> The problem
Return every line of the data that contains the string "button".

^^^^^^^^

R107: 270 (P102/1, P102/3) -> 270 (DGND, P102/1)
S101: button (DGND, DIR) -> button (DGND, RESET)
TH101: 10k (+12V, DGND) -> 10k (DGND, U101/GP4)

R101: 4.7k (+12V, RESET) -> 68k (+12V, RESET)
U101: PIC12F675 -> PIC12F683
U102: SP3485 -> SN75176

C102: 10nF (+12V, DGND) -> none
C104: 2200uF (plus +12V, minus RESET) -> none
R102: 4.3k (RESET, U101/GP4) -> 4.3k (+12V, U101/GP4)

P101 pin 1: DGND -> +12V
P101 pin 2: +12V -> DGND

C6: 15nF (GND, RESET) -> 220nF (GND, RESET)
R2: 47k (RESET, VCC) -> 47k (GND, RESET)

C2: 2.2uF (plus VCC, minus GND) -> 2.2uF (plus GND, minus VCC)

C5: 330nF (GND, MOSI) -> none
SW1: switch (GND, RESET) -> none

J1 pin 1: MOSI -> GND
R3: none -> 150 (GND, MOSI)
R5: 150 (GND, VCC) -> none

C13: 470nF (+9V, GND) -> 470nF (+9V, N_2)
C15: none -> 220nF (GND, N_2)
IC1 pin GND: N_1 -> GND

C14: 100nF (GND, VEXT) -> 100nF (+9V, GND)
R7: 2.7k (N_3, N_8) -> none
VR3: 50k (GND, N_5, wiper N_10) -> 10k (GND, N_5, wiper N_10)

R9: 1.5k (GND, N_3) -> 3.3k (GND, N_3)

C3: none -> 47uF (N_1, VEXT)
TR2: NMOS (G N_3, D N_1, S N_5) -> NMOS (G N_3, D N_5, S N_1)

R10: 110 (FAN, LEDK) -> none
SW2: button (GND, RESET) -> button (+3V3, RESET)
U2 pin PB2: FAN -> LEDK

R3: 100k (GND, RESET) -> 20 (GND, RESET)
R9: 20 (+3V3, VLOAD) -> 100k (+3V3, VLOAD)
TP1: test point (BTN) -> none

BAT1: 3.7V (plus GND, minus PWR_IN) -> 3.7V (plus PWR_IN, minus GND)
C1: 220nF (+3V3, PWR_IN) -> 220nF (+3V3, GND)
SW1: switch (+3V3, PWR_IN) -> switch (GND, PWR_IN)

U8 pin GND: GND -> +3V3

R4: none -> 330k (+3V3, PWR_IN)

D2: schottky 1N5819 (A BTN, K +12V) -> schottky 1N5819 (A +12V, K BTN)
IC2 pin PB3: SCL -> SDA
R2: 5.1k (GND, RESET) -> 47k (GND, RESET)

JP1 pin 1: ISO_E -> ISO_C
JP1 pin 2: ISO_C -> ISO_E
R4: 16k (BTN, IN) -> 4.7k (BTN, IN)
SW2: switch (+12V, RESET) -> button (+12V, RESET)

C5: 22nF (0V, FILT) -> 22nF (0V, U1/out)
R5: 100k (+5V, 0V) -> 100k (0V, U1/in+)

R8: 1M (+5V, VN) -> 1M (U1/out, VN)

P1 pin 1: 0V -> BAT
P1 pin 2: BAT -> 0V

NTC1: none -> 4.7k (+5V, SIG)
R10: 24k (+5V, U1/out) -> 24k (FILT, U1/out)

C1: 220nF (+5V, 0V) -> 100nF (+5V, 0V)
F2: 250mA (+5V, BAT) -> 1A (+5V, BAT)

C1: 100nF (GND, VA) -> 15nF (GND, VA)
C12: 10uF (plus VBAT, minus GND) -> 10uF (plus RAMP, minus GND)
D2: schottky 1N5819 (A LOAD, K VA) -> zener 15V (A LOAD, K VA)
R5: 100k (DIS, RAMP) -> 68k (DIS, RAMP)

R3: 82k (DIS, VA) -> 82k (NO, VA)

^^^^^^^^

> Answer to this task
S101: button (DGND, DIR) -> button (DGND, RESET)
SW2: button (GND, RESET) -> button (+3V3, RESET)
SW2: switch (+12V, RESET) -> button (+12V, RESET)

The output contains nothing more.